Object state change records
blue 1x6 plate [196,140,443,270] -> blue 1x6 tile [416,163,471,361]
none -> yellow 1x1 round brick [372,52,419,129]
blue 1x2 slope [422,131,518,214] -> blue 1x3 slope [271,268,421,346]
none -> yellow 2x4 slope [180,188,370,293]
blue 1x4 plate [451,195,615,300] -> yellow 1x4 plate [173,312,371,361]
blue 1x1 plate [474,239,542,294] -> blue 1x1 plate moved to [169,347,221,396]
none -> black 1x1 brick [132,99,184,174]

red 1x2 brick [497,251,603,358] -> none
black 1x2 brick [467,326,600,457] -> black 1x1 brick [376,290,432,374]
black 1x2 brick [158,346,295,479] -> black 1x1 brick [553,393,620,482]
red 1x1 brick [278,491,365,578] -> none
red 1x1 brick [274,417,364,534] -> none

-- WHAT IS NEEDED --
Above are the entries. Output exactly the lines beginning with the line that has "none -> yellow 1x1" and ending with the line that has "blue 1x4 plate".

-- YOUR SOLUTION --
none -> yellow 1x1 round brick [372,52,419,129]
blue 1x2 slope [422,131,518,214] -> blue 1x3 slope [271,268,421,346]
none -> yellow 2x4 slope [180,188,370,293]
blue 1x4 plate [451,195,615,300] -> yellow 1x4 plate [173,312,371,361]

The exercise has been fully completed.